━━ THE INPUT ━━

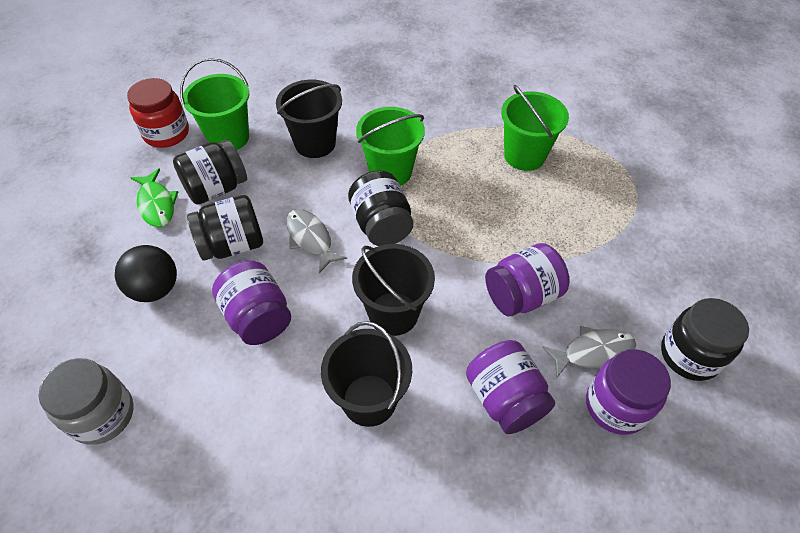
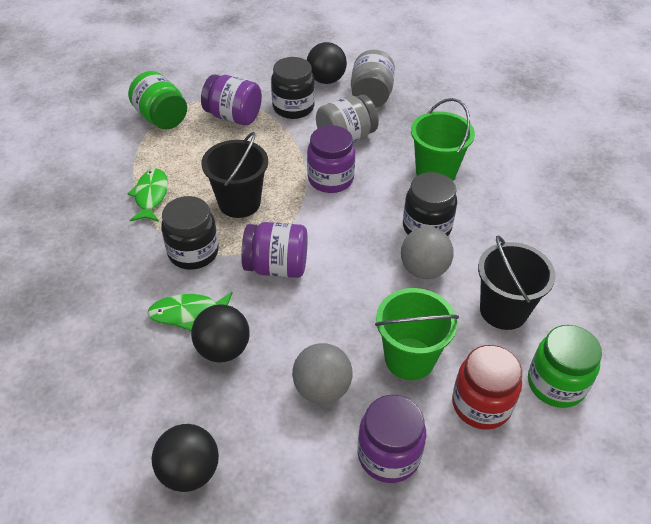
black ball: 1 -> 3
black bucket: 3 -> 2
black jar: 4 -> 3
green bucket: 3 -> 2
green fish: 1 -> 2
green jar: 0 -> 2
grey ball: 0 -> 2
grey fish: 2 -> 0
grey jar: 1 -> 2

━━━
━━ THE INPUT ━━

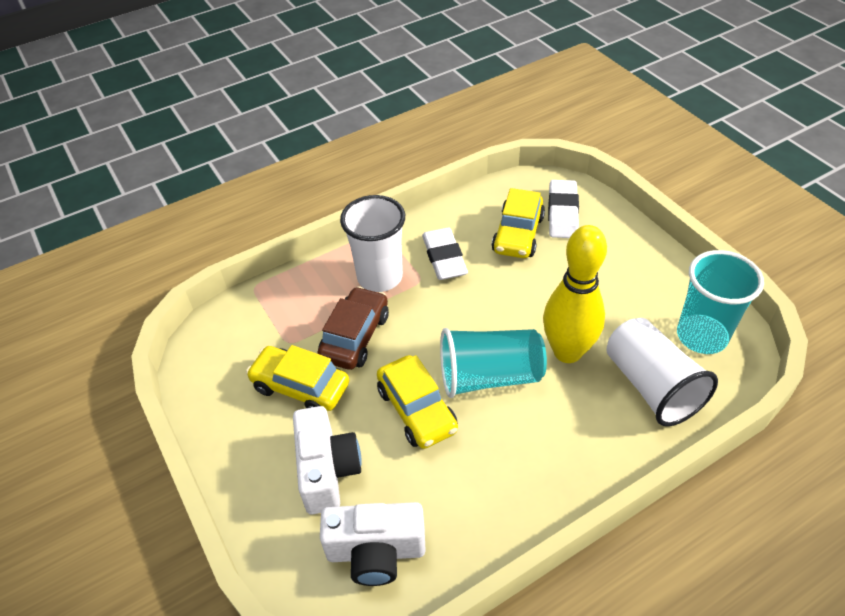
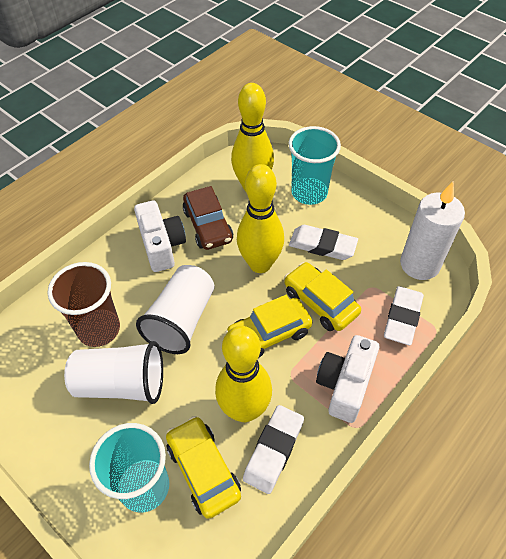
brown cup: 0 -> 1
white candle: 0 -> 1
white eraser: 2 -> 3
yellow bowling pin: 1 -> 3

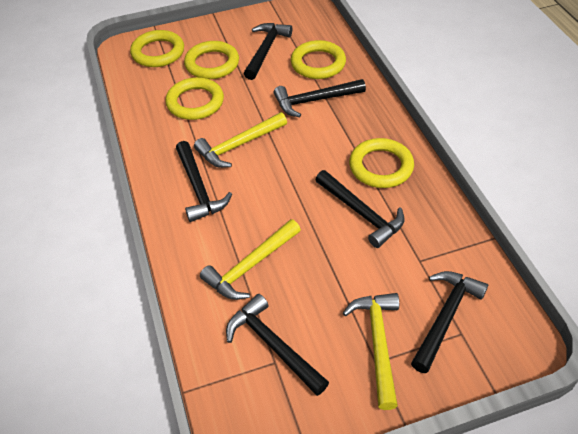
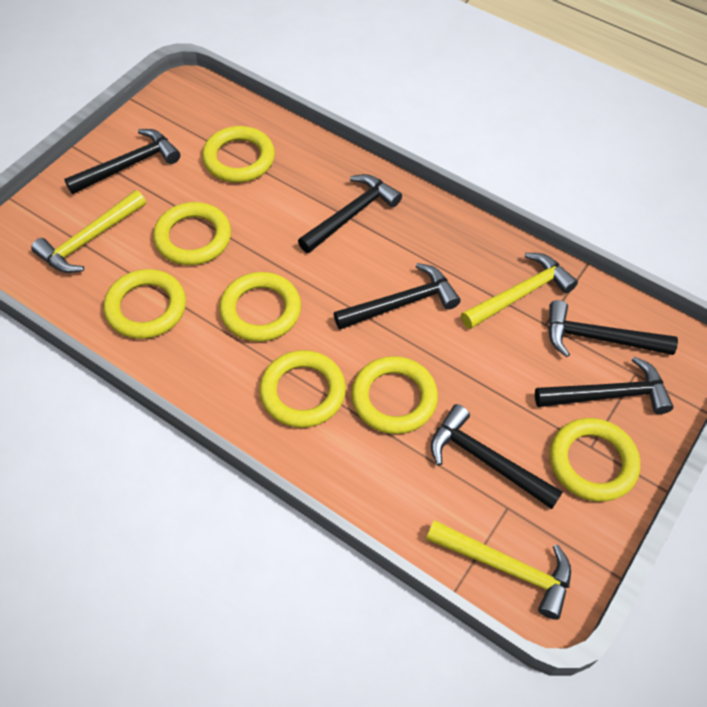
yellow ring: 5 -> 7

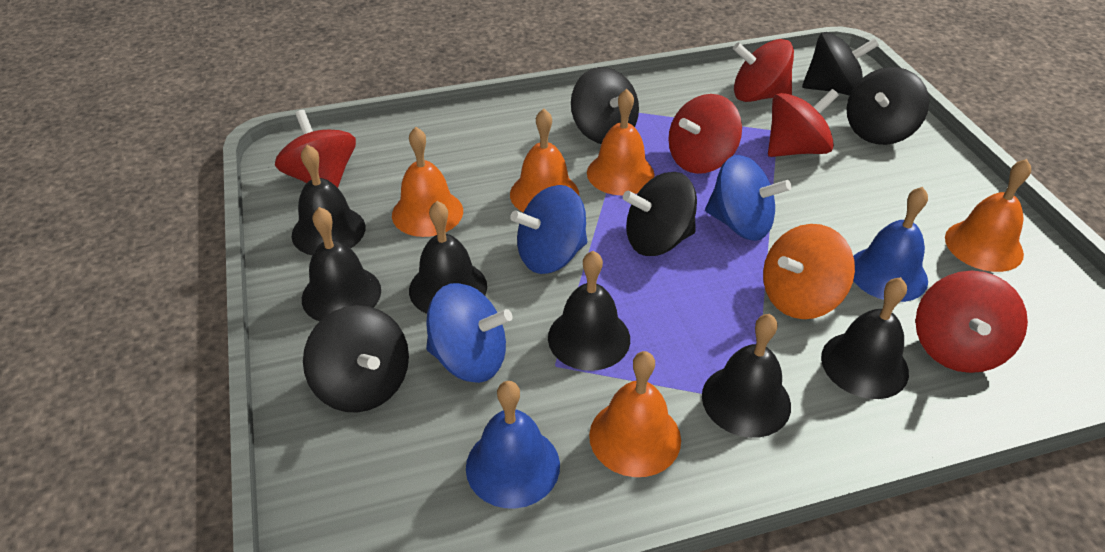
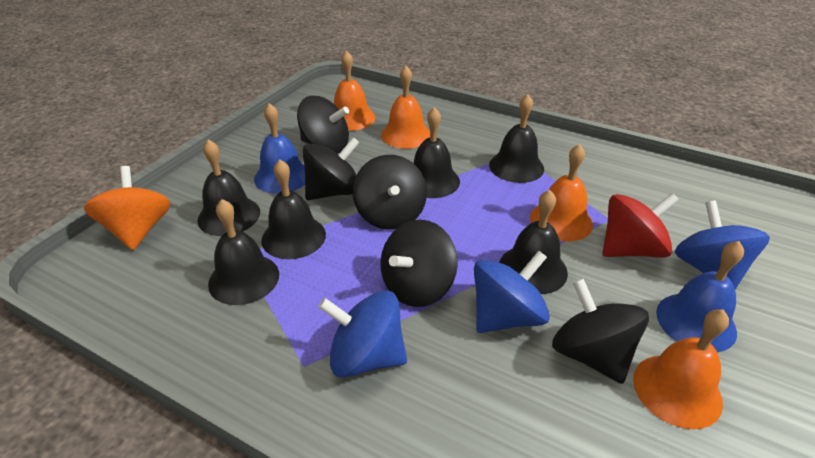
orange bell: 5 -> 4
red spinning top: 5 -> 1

━━━

**WHAT YOU NEED TO DO**
Copy out, from the data above, each line where the string "green" is present.

**ANSWER BELOW**
green bucket: 3 -> 2
green fish: 1 -> 2
green jar: 0 -> 2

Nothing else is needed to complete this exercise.